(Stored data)
━━━━━━━━━━━━━━━━━━━━

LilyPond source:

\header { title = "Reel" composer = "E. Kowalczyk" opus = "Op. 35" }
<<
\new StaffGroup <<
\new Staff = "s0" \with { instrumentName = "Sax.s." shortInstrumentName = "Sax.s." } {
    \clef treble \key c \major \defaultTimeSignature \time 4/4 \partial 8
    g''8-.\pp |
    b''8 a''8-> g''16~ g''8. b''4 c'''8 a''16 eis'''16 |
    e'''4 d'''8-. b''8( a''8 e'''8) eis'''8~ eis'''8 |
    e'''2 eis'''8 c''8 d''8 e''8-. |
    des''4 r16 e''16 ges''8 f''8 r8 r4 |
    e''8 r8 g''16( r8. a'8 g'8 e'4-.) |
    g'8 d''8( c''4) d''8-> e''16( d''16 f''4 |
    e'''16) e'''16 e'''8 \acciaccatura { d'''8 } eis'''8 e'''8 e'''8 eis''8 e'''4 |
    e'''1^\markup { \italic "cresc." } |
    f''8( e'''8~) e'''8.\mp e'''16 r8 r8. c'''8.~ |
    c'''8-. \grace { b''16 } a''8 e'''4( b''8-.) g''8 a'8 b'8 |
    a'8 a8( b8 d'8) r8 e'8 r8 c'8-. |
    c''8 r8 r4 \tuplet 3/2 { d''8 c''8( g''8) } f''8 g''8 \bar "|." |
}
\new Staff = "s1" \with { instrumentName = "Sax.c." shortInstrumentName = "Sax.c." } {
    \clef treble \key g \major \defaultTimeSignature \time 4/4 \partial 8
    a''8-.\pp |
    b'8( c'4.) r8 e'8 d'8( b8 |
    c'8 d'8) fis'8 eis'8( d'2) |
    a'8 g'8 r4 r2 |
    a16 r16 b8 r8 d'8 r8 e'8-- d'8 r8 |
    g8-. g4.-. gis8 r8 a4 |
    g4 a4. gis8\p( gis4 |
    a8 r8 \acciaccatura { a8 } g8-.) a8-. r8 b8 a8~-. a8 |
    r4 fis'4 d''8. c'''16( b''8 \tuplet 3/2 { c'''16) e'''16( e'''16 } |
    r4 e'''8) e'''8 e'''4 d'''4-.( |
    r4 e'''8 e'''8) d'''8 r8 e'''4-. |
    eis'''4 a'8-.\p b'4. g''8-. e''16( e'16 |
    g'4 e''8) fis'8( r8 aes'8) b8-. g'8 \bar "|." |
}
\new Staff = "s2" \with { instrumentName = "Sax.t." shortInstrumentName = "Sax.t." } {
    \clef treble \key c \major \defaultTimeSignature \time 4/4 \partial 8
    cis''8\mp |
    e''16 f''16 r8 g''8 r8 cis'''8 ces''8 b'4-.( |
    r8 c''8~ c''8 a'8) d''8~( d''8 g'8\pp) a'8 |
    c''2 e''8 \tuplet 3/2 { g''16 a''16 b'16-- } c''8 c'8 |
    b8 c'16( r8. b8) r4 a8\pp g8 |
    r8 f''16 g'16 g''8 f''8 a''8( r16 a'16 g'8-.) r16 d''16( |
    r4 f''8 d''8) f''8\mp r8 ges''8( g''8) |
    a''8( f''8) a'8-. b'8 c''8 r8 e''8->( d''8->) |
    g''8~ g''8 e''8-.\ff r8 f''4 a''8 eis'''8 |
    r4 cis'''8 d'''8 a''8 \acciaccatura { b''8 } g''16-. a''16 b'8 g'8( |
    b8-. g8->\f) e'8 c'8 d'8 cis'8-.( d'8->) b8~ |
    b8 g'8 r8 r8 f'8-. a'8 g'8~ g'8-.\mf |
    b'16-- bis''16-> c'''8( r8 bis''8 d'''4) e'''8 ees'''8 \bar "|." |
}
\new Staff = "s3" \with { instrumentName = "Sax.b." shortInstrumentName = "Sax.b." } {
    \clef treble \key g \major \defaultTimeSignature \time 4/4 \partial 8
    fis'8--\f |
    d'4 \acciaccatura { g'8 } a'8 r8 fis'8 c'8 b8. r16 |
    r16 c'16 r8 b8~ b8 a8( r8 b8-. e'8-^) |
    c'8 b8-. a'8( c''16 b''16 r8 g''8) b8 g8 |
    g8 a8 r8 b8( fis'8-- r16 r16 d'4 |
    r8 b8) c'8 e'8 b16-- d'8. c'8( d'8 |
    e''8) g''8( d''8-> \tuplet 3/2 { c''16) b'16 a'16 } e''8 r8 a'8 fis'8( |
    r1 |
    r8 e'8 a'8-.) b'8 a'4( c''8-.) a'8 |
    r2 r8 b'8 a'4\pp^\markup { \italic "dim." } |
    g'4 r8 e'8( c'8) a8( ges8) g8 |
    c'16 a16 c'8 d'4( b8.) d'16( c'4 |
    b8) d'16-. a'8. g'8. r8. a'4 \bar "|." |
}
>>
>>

━━━━━━━━━━━━━━━━━━━━

§ **Stated exercise**:
Locate each line of the material that contains the string "markup" and copy those lines. Case counts.

§ **Exercise answer**:
    e'''1^\markup { \italic "cresc." } |
    r2 r8 b'8 a'4\pp^\markup { \italic "dim." } |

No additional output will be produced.